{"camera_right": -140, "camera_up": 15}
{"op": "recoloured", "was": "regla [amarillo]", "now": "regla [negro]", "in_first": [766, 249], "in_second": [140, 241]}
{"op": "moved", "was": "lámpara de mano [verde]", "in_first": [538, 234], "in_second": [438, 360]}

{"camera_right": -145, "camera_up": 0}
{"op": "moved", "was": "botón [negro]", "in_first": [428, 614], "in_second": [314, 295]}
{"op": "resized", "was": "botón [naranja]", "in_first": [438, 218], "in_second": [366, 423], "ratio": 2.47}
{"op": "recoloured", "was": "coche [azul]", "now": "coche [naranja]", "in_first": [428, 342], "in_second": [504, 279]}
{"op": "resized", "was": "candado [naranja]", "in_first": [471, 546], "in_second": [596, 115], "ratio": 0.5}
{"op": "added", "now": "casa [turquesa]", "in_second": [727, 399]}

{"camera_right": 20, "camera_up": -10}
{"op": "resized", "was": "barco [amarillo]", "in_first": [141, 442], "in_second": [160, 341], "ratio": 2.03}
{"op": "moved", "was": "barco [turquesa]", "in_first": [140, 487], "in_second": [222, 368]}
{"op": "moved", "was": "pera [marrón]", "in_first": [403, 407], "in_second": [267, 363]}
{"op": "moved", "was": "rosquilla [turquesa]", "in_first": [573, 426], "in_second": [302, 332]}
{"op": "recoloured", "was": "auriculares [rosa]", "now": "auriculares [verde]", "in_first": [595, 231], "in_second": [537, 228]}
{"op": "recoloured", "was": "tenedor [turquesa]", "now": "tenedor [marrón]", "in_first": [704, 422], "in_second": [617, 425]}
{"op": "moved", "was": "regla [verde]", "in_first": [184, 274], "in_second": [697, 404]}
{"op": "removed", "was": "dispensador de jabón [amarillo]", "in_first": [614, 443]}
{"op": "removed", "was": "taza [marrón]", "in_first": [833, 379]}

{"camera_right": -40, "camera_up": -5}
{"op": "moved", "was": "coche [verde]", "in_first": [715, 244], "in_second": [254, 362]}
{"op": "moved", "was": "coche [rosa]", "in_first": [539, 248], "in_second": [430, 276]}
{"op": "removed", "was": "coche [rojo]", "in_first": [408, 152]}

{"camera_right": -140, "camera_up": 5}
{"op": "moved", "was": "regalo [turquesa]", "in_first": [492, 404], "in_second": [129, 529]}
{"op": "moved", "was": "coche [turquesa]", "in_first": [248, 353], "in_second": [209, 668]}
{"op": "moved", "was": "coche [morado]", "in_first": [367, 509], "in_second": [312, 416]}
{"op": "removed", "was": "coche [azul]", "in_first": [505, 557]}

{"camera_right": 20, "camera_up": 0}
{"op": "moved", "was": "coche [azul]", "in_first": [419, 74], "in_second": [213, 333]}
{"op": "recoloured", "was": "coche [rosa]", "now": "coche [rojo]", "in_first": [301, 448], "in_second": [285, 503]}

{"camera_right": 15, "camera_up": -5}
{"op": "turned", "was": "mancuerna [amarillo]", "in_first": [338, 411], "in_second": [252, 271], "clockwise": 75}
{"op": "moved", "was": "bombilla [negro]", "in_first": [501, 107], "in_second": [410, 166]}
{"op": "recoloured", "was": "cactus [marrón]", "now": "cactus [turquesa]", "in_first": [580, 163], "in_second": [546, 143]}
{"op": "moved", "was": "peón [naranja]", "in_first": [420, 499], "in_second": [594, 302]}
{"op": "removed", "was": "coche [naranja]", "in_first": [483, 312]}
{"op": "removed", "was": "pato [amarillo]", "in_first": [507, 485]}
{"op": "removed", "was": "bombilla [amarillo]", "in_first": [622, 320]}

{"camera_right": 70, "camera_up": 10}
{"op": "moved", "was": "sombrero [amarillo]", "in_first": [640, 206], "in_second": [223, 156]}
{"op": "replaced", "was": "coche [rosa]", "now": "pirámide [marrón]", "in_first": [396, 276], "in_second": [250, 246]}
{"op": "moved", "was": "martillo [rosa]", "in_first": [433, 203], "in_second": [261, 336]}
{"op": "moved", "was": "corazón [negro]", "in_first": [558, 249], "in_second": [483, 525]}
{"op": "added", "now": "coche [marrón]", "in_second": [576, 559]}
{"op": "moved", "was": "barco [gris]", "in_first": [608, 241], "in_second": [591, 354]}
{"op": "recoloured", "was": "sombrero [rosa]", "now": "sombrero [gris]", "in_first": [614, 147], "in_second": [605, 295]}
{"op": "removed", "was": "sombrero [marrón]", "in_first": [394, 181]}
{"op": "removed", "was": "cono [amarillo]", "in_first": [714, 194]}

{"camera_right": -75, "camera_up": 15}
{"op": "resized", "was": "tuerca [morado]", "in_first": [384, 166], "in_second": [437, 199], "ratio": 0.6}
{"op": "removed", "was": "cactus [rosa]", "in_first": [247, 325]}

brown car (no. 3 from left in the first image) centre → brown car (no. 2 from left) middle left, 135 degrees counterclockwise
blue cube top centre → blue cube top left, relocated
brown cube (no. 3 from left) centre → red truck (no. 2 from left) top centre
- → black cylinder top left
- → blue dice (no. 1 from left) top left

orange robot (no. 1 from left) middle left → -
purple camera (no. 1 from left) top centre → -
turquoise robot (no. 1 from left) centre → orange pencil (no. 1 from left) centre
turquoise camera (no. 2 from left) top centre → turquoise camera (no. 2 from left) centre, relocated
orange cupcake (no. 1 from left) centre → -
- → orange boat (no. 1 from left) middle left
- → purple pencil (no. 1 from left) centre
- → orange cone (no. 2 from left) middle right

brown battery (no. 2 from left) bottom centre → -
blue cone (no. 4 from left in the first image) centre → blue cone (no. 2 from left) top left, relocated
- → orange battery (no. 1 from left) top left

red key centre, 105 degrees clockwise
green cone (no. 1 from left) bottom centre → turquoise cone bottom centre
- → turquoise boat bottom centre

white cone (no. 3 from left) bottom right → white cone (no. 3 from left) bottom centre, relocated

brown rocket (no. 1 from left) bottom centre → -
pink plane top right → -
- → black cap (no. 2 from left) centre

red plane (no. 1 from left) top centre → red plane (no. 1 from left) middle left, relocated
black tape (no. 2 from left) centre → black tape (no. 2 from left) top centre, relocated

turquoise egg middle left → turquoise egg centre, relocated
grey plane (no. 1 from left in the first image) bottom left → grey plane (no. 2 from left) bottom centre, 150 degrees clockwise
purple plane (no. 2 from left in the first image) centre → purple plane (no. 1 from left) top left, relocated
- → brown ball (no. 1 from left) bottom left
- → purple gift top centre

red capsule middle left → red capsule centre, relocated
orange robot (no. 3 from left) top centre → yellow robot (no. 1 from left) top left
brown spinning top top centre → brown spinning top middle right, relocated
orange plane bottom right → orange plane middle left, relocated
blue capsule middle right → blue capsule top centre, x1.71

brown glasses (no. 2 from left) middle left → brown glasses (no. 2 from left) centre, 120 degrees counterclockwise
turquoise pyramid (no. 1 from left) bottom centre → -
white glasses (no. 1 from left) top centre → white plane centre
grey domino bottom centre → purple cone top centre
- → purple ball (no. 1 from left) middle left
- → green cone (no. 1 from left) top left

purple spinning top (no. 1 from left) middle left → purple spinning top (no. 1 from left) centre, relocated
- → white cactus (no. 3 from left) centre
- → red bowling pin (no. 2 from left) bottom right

::::::::

Your objective — Each line of the records with the word "spinning" in it is to be copied.

Reply —
brown spinning top top centre → brown spinning top middle right, relocated
purple spinning top (no. 1 from left) middle left → purple spinning top (no. 1 from left) centre, relocated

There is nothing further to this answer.